## EXERCISE DESCRIPTION
Report every line of the records below that contains the word "house".

## MATERIAL FOR THE TASK
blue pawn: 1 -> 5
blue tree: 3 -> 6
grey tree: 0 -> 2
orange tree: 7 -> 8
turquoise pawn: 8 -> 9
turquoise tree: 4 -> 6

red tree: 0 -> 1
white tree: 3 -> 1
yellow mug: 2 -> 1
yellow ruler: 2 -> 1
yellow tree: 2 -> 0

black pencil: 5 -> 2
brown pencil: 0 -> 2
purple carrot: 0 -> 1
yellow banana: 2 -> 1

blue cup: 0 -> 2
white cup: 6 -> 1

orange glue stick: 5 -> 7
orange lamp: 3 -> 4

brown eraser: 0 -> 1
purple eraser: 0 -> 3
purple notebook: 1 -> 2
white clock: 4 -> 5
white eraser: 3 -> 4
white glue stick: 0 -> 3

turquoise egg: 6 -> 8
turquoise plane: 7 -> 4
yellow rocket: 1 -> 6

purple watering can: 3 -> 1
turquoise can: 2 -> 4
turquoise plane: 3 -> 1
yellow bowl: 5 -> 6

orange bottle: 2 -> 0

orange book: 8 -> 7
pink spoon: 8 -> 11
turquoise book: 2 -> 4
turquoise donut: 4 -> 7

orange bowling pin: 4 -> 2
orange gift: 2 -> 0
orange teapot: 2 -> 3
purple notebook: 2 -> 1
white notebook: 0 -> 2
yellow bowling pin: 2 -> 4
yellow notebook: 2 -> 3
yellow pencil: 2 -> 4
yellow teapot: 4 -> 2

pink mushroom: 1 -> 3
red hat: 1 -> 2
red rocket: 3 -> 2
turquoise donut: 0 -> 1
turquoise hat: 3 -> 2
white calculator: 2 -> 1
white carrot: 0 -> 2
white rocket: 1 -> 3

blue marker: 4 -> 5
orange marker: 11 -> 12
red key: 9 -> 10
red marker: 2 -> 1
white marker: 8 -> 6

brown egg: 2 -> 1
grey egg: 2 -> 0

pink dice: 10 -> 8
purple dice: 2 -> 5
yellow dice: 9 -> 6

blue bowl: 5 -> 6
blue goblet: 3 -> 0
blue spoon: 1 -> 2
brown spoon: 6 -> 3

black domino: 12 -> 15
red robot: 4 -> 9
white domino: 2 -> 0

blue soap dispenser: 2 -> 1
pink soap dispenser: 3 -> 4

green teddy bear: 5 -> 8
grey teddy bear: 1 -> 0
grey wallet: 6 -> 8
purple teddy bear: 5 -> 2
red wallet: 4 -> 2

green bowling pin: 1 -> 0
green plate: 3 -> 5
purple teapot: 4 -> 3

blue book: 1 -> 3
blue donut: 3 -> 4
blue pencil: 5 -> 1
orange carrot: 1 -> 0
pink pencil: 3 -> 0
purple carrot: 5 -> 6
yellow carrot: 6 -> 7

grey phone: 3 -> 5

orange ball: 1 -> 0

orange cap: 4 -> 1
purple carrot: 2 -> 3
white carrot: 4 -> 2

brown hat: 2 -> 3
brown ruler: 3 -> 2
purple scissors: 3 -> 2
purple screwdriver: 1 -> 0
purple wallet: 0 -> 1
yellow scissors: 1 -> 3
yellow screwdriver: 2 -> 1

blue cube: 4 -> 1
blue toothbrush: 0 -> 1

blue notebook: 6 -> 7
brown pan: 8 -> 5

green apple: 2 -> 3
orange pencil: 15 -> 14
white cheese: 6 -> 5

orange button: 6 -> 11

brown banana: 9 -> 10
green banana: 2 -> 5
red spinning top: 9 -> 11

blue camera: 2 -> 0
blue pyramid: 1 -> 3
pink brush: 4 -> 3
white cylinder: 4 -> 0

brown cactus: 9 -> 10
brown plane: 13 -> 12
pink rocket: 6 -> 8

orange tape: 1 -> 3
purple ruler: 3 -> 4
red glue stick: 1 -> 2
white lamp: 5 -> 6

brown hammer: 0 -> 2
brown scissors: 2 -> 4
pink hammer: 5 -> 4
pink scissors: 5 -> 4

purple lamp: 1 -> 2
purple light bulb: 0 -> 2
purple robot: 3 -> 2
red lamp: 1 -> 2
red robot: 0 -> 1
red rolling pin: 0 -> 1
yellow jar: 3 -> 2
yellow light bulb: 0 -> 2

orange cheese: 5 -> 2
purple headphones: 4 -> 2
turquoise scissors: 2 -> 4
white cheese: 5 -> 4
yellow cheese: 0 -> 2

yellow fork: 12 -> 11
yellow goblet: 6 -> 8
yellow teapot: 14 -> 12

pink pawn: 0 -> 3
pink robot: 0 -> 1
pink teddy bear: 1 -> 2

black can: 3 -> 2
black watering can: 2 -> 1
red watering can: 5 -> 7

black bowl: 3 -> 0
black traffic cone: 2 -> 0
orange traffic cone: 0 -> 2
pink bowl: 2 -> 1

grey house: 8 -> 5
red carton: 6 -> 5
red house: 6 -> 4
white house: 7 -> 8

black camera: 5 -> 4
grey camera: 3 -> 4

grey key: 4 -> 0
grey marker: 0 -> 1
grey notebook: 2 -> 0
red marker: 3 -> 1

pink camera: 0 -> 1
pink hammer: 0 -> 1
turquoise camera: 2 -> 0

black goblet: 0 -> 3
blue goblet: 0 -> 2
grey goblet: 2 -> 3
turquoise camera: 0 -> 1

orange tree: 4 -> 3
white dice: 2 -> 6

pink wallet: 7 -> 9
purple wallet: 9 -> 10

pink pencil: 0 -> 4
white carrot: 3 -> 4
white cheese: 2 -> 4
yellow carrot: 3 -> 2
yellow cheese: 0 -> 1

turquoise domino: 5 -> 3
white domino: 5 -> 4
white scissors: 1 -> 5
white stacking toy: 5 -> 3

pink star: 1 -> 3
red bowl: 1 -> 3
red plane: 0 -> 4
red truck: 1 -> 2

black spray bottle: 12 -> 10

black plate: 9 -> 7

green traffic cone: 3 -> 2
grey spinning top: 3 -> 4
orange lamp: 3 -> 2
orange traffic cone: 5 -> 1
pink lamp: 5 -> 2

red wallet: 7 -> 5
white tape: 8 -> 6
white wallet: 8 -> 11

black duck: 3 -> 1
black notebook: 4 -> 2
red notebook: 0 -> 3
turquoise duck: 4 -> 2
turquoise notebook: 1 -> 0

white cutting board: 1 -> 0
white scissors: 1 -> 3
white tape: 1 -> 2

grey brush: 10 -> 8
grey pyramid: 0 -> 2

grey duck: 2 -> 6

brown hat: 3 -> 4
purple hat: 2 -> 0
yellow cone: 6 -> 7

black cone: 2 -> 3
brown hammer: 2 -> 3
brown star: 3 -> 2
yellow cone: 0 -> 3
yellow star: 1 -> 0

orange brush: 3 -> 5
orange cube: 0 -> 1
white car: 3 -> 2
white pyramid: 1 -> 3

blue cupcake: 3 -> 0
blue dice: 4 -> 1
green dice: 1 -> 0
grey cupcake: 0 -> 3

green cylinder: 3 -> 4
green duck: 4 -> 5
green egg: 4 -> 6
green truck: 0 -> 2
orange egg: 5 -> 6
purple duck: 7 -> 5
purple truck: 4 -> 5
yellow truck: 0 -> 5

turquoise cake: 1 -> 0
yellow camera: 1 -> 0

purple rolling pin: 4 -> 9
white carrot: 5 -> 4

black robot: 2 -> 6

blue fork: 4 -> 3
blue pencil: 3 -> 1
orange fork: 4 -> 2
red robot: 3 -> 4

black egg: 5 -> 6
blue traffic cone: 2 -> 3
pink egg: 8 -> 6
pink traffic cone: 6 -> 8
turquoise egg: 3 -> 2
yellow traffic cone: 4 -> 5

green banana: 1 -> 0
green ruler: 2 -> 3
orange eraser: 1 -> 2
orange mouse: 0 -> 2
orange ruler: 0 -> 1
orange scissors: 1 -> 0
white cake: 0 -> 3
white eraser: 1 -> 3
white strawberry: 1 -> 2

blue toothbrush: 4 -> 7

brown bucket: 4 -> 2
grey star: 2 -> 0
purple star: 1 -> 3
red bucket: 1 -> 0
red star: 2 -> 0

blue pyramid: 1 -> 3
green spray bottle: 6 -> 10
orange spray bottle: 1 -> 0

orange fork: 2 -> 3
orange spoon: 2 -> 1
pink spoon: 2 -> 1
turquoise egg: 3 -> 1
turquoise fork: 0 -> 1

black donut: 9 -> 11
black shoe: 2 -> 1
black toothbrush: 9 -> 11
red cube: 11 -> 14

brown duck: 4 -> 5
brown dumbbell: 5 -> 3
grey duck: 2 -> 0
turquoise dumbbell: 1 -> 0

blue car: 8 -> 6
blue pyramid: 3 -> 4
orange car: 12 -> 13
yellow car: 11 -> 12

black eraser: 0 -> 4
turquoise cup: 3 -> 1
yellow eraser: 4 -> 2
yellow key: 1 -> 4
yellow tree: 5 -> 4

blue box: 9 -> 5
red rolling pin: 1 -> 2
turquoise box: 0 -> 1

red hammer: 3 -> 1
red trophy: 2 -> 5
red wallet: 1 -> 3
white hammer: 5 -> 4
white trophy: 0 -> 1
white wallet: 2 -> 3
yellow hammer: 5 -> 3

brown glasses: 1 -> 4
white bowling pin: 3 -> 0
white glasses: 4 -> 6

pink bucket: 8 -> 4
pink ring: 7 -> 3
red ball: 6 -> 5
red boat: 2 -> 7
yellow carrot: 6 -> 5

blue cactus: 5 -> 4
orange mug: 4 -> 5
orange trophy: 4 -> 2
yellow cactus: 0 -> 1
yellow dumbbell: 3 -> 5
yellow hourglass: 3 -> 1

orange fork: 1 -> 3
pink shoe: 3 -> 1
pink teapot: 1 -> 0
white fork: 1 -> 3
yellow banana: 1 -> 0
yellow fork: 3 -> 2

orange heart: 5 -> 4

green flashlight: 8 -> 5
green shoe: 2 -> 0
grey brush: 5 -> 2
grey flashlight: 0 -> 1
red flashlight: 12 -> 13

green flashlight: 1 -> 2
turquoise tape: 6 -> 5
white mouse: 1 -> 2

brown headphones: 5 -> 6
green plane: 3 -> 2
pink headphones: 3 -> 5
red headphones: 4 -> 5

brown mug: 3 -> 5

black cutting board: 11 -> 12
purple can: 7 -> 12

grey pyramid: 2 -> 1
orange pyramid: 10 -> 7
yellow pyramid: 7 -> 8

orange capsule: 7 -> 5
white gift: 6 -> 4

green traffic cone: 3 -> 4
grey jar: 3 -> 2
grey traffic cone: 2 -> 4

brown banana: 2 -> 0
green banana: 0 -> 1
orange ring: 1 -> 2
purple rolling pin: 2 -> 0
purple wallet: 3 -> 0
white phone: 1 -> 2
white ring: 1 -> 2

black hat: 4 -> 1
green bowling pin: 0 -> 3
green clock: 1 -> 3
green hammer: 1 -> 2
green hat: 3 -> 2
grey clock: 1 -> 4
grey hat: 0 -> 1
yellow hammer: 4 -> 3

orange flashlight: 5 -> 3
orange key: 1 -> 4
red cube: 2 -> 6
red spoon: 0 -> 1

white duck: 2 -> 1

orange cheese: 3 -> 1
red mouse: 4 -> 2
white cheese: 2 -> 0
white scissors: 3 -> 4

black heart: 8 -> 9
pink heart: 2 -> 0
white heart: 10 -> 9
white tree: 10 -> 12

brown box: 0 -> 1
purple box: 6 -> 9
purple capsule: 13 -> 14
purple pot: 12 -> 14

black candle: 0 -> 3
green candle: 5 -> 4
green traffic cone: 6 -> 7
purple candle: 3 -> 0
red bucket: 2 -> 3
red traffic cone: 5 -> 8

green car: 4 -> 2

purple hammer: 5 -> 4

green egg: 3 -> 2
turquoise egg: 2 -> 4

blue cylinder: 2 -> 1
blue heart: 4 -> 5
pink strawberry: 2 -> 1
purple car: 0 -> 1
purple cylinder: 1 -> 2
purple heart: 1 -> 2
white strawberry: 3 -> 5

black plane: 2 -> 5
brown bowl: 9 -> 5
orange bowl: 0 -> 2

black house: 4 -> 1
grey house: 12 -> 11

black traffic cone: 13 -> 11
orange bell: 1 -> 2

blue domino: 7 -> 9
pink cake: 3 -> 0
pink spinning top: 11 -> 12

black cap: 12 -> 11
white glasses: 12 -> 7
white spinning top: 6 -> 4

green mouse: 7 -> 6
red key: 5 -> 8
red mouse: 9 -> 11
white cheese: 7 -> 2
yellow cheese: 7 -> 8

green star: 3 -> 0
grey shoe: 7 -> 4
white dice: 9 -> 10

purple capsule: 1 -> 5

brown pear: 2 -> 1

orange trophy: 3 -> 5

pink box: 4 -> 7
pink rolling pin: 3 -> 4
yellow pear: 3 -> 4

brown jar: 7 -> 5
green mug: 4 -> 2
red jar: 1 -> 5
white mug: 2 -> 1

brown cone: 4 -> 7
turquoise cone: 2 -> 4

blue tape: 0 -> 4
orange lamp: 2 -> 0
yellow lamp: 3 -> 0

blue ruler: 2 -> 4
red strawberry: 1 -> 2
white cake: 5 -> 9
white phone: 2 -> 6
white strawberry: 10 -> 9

## RESPONSE FOR THIS EXERCISE
grey house: 8 -> 5
red house: 6 -> 4
white house: 7 -> 8
black house: 4 -> 1
grey house: 12 -> 11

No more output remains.